Edit difference data
----------------------------------------

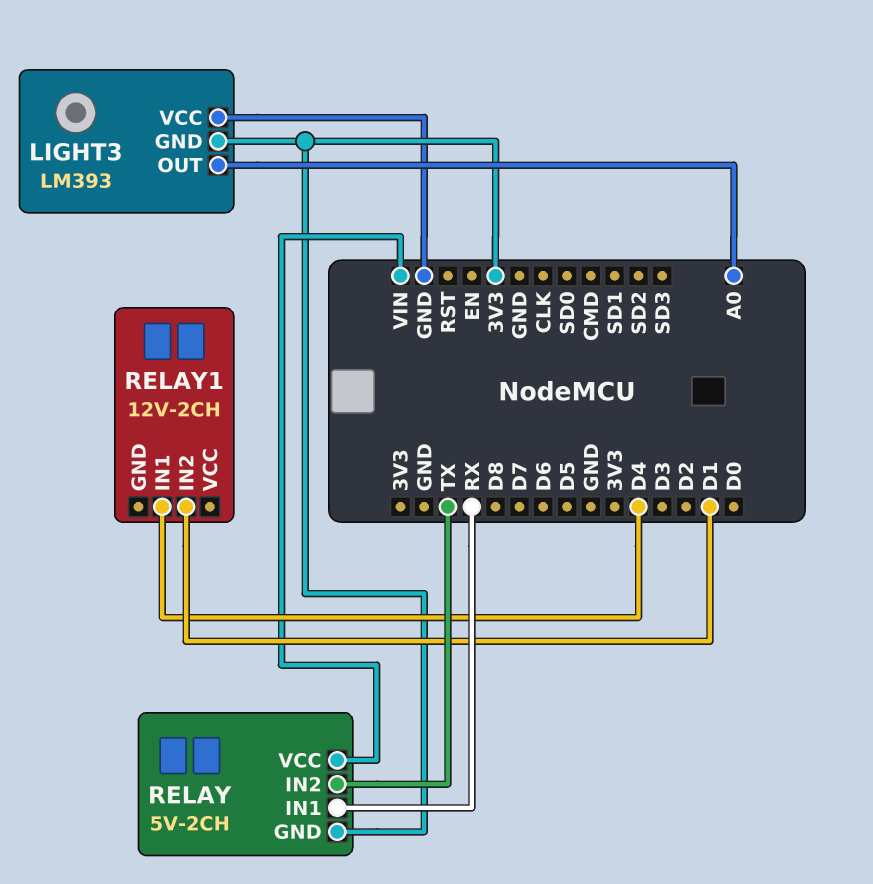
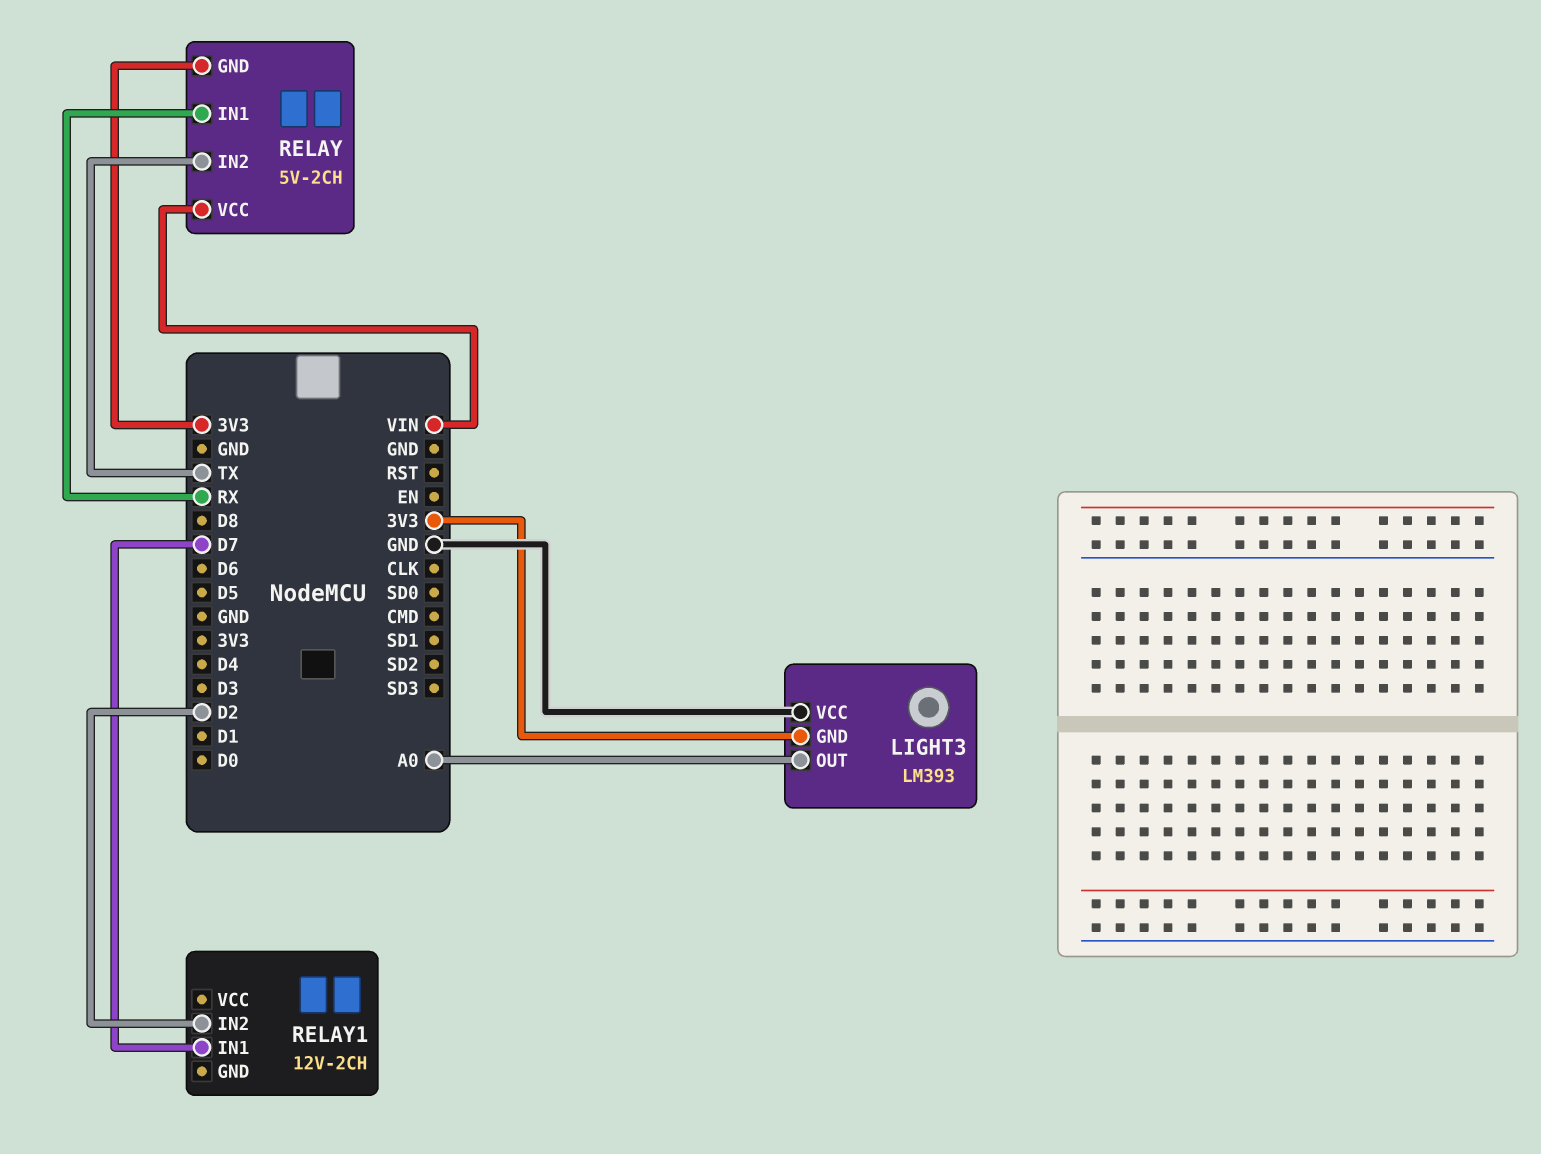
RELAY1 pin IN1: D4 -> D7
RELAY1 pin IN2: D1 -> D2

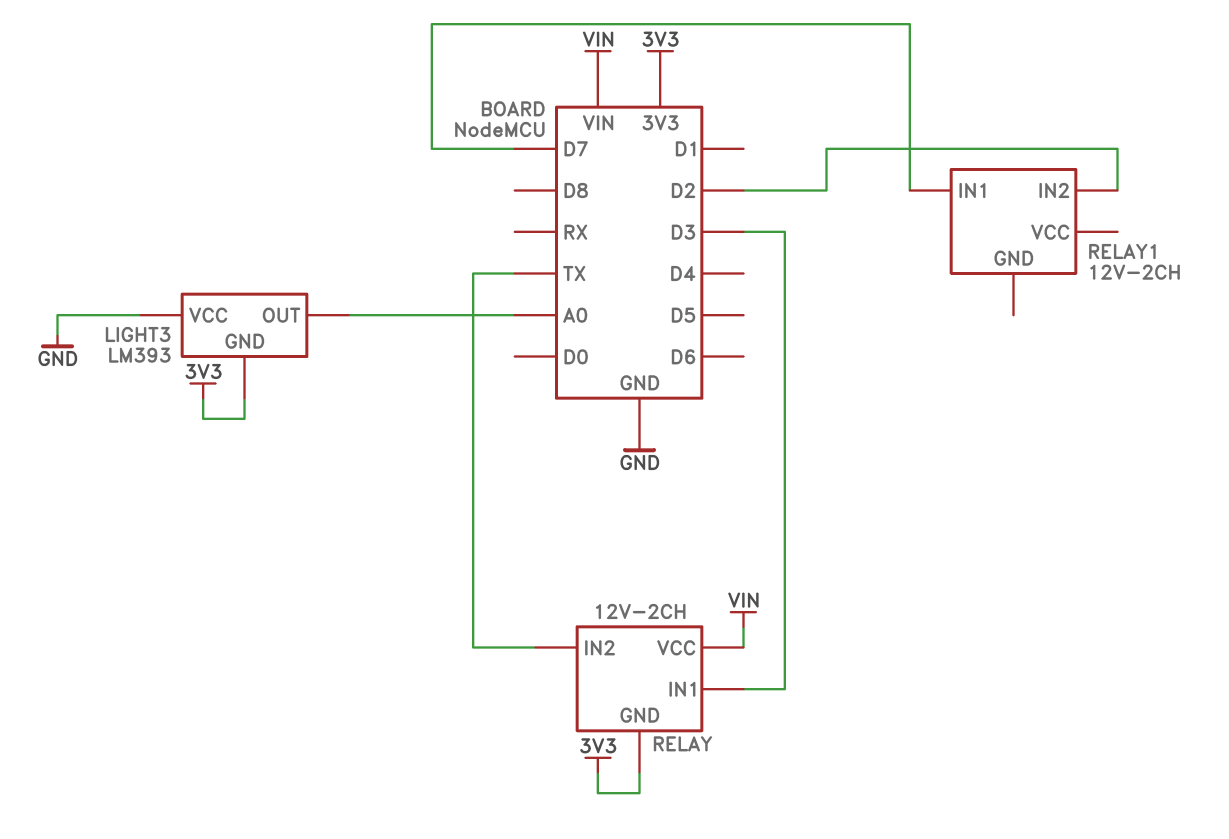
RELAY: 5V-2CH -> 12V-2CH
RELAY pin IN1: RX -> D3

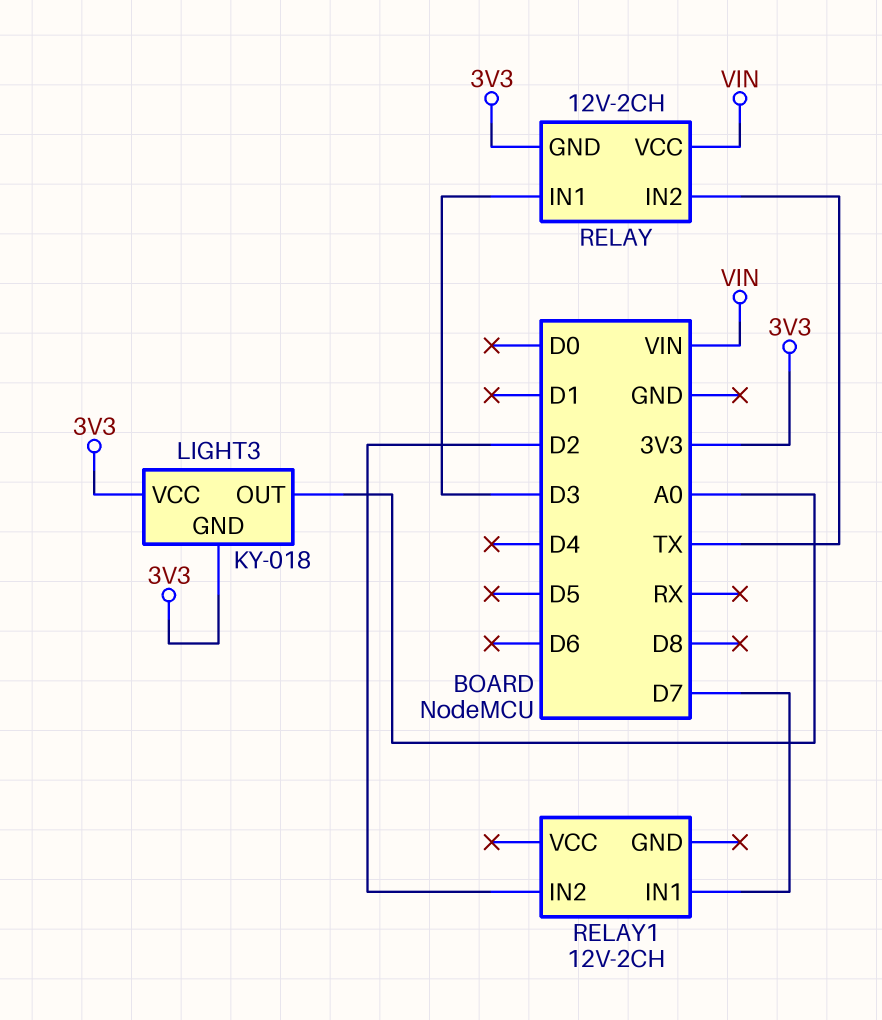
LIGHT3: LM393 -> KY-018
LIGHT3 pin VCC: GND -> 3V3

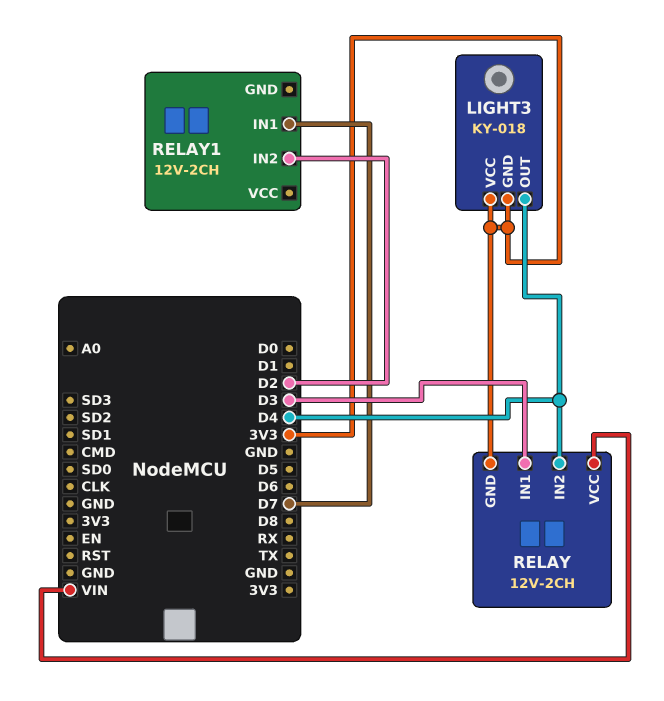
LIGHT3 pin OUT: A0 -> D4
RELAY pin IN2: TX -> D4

----------------------------------------

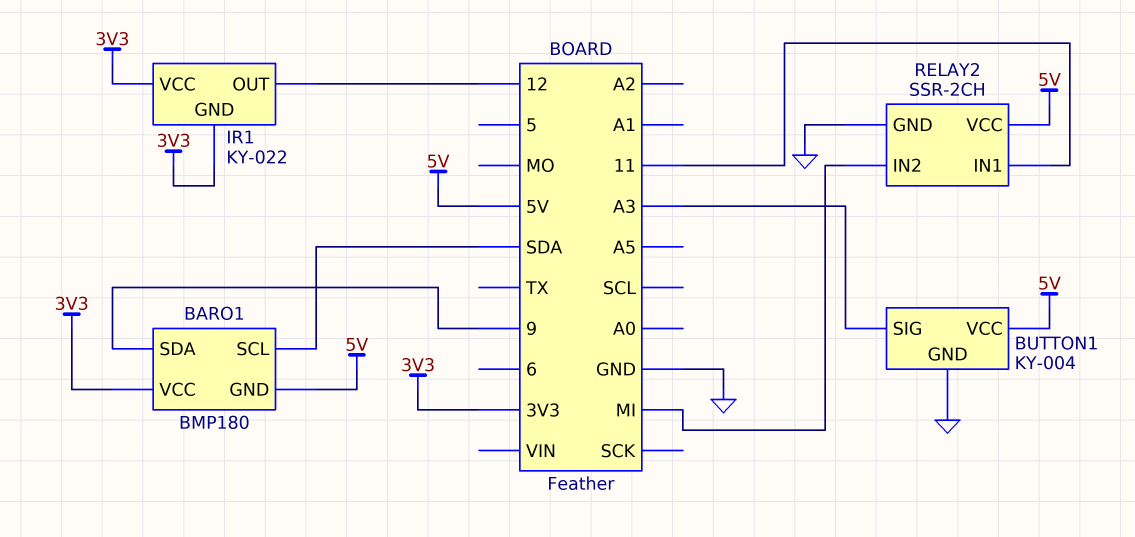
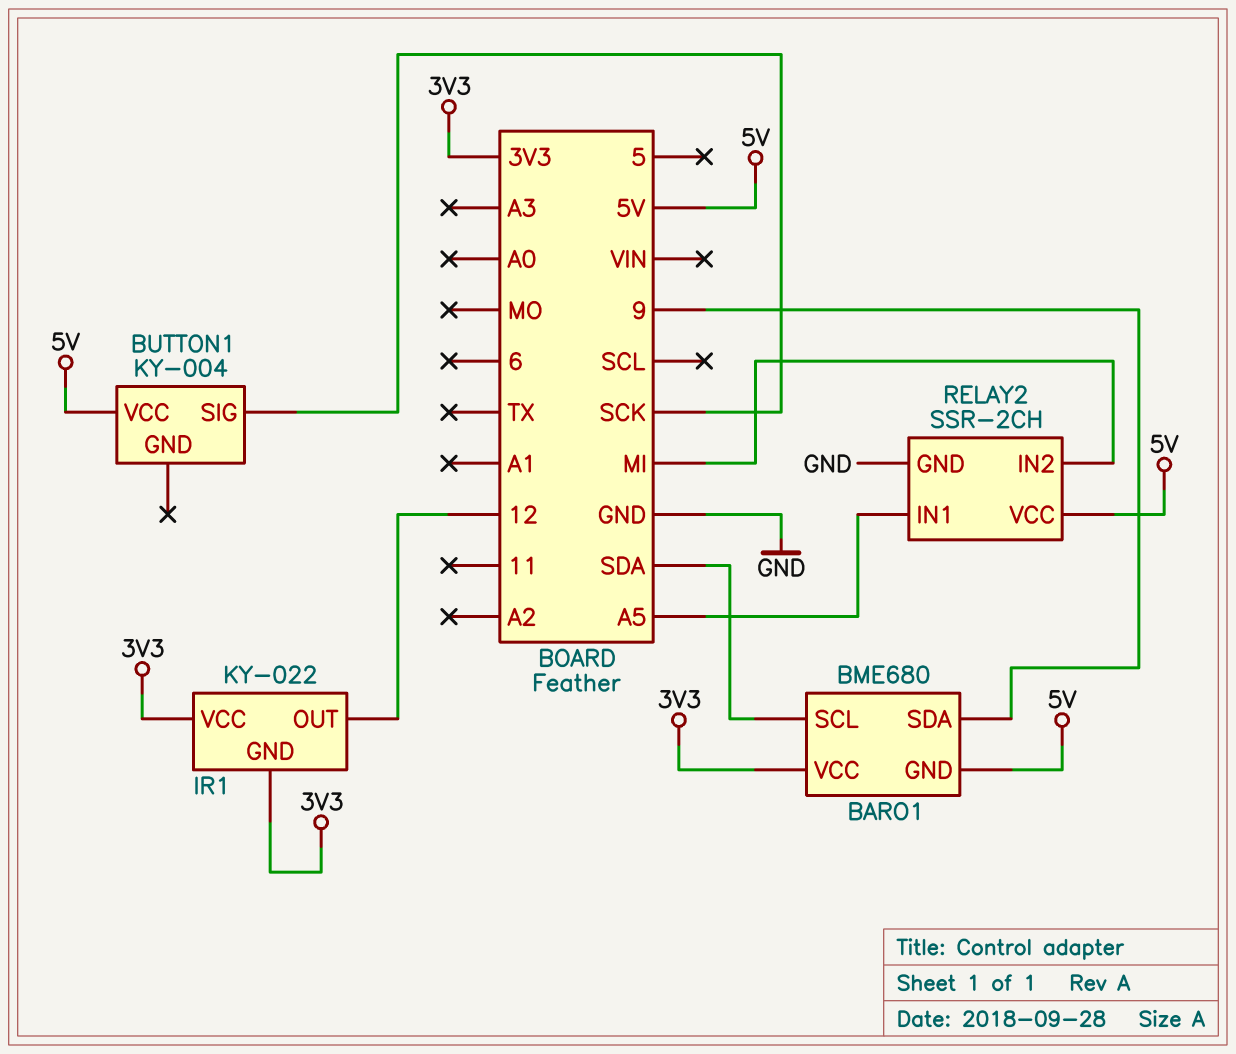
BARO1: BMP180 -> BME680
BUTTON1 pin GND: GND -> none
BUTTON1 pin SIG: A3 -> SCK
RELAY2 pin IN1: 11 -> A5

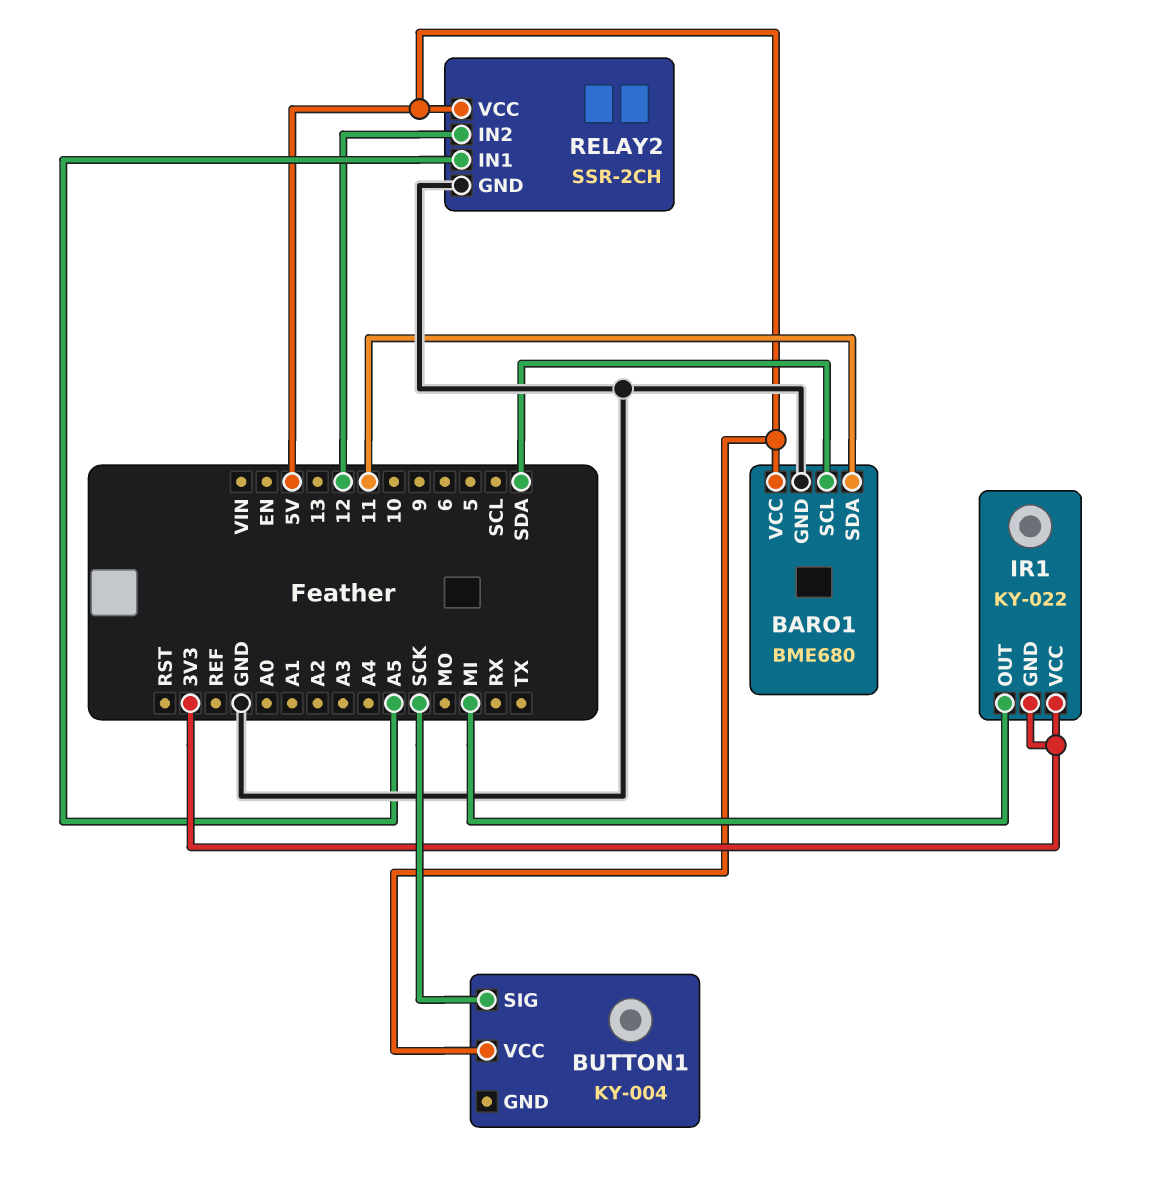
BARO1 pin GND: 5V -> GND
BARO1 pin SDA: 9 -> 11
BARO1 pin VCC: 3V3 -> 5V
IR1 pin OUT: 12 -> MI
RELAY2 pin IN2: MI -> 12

----------------------------------------

The answer is the lines above from the one with "BUTTON1 pin GND: GND -> none" to the one with "RELAY2 pin IN2: MI -> 12", set down exactly, with no pictures.

BUTTON1 pin GND: GND -> none
BUTTON1 pin SIG: A3 -> SCK
RELAY2 pin IN1: 11 -> A5

BARO1 pin GND: 5V -> GND
BARO1 pin SDA: 9 -> 11
BARO1 pin VCC: 3V3 -> 5V
IR1 pin OUT: 12 -> MI
RELAY2 pin IN2: MI -> 12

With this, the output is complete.